» Prompt:
Only one stretch of the data below is needed. Output the lines from the one with "(222, 209) = (459, 283): orange" up to and including the one with "(187, 426) = (513, 307): yellow", exactly as they stand.

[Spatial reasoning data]
====================

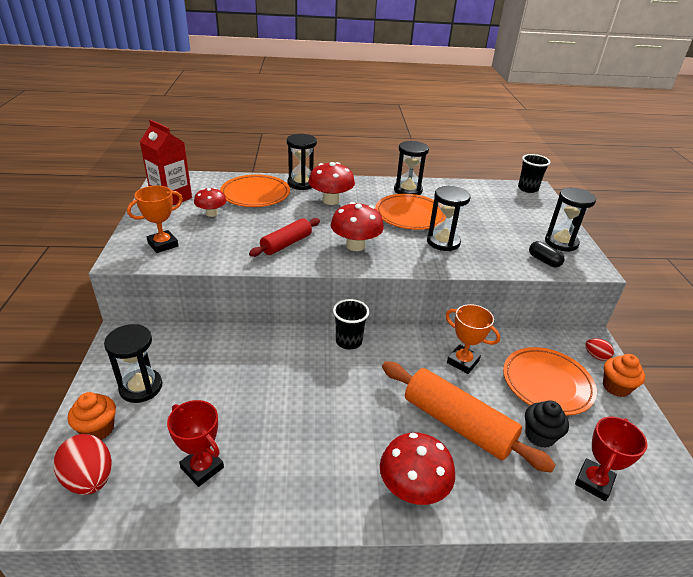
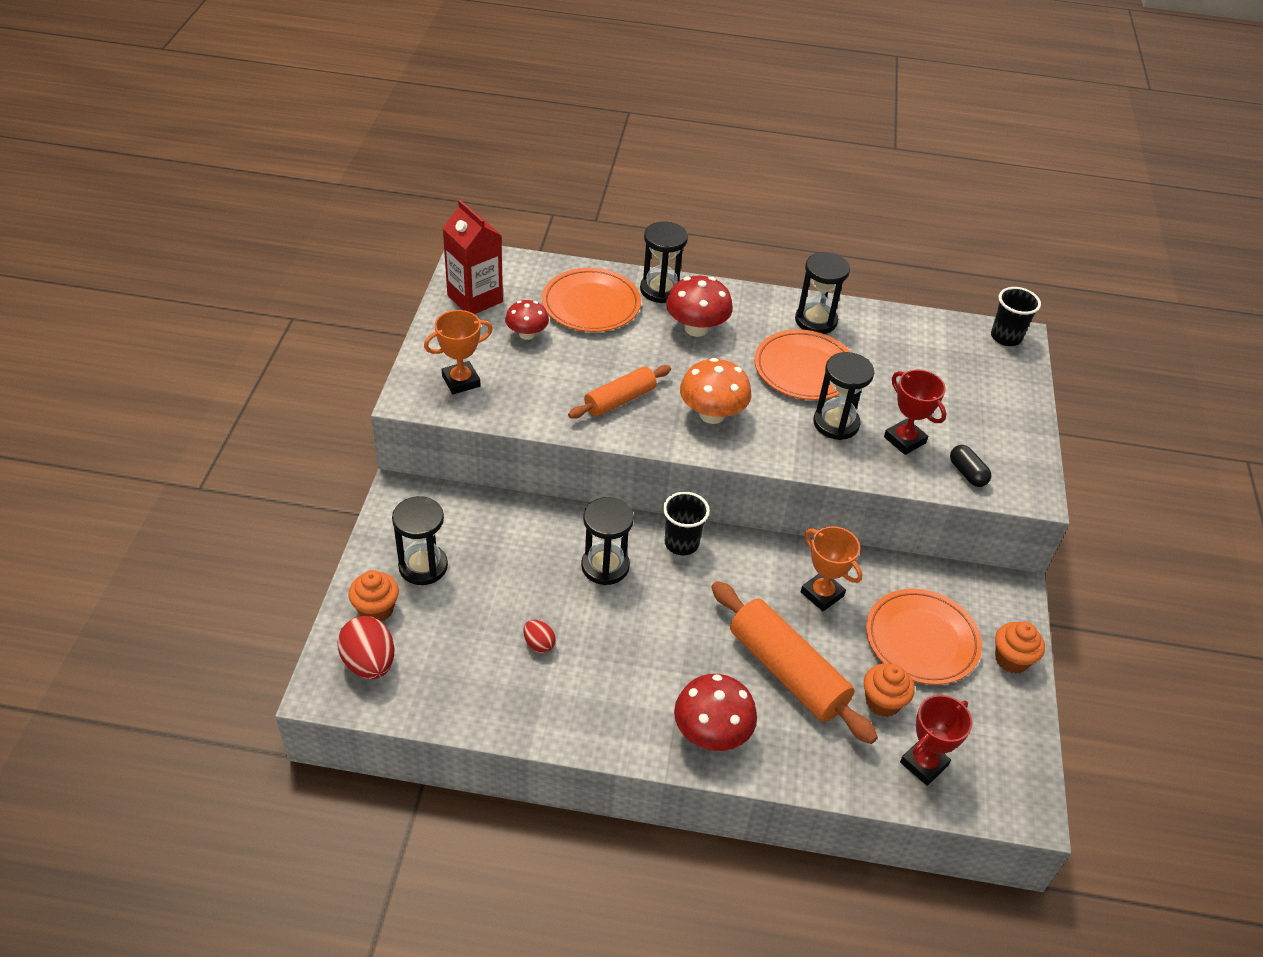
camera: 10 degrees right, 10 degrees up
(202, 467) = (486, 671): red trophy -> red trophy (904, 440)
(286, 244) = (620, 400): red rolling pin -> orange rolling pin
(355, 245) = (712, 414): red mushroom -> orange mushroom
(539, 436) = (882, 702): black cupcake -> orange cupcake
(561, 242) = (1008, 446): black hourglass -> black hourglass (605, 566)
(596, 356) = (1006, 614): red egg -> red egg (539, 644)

====================

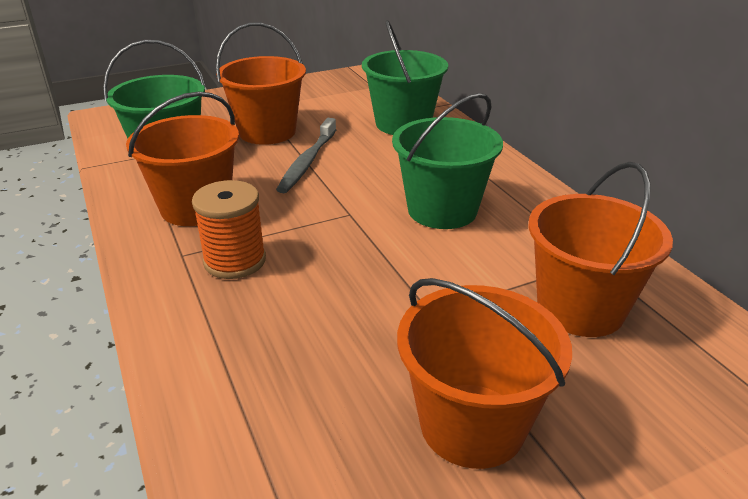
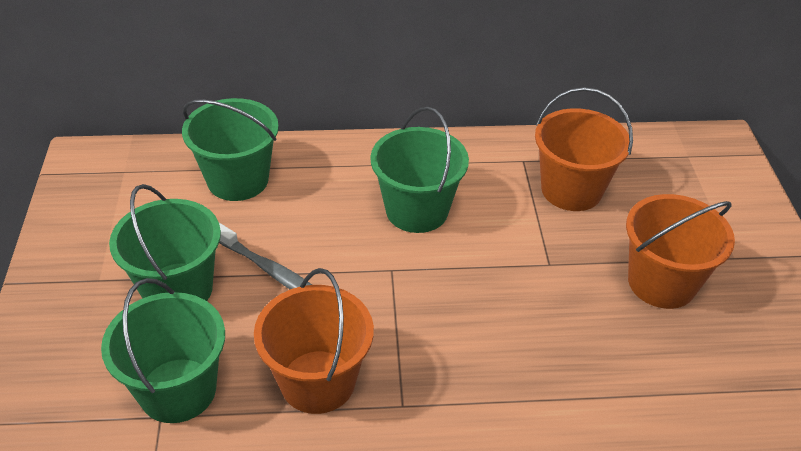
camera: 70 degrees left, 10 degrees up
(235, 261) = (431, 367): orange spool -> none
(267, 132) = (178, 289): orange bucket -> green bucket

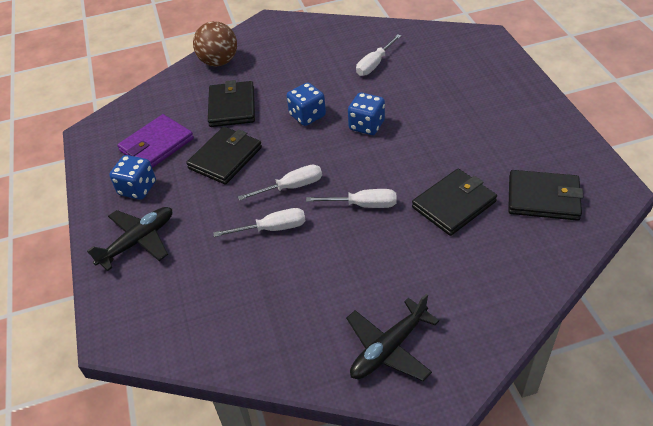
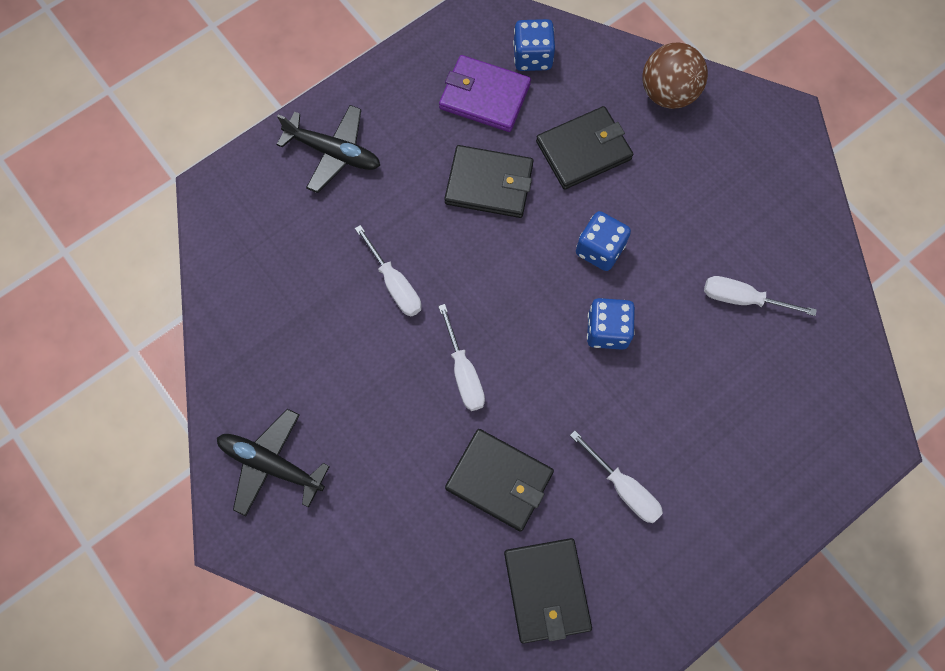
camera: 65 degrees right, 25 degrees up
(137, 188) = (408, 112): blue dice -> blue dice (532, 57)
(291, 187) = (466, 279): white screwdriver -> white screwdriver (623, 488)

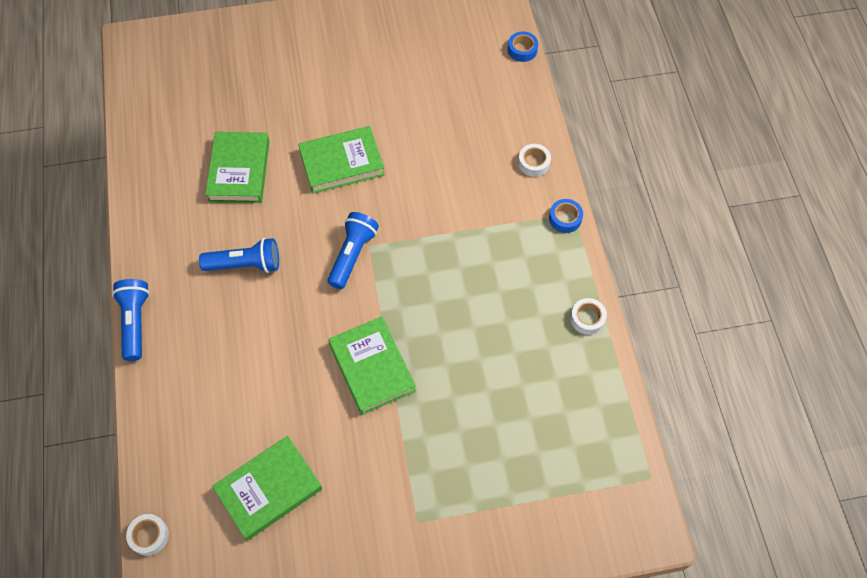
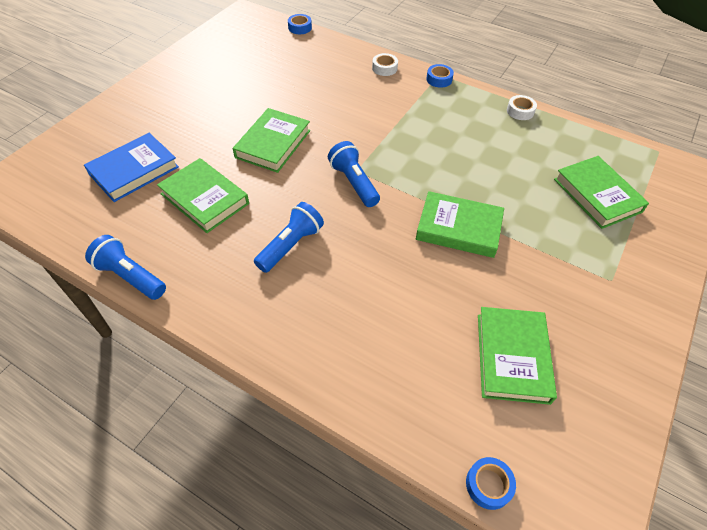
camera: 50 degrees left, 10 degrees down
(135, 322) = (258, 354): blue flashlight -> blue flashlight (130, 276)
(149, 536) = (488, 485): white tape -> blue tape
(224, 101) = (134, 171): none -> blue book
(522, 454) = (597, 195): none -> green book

====================

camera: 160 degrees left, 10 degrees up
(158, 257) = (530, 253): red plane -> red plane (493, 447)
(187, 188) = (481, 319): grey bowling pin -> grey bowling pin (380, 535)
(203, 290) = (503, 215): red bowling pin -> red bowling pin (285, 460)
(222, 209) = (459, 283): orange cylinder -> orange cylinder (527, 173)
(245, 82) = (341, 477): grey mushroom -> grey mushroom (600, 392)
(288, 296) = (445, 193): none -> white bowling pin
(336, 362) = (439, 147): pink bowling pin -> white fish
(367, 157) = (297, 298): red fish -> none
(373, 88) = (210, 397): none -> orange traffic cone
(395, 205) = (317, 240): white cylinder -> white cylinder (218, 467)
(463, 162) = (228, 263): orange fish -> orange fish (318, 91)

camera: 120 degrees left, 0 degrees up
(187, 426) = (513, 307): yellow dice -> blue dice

====================

» Result of the task:
(222, 209) = (459, 283): orange cylinder -> orange cylinder (527, 173)
(245, 82) = (341, 477): grey mushroom -> grey mushroom (600, 392)
(288, 296) = (445, 193): none -> white bowling pin
(336, 362) = (439, 147): pink bowling pin -> white fish
(367, 157) = (297, 298): red fish -> none
(373, 88) = (210, 397): none -> orange traffic cone
(395, 205) = (317, 240): white cylinder -> white cylinder (218, 467)
(463, 162) = (228, 263): orange fish -> orange fish (318, 91)

camera: 120 degrees left, 0 degrees up
(187, 426) = (513, 307): yellow dice -> blue dice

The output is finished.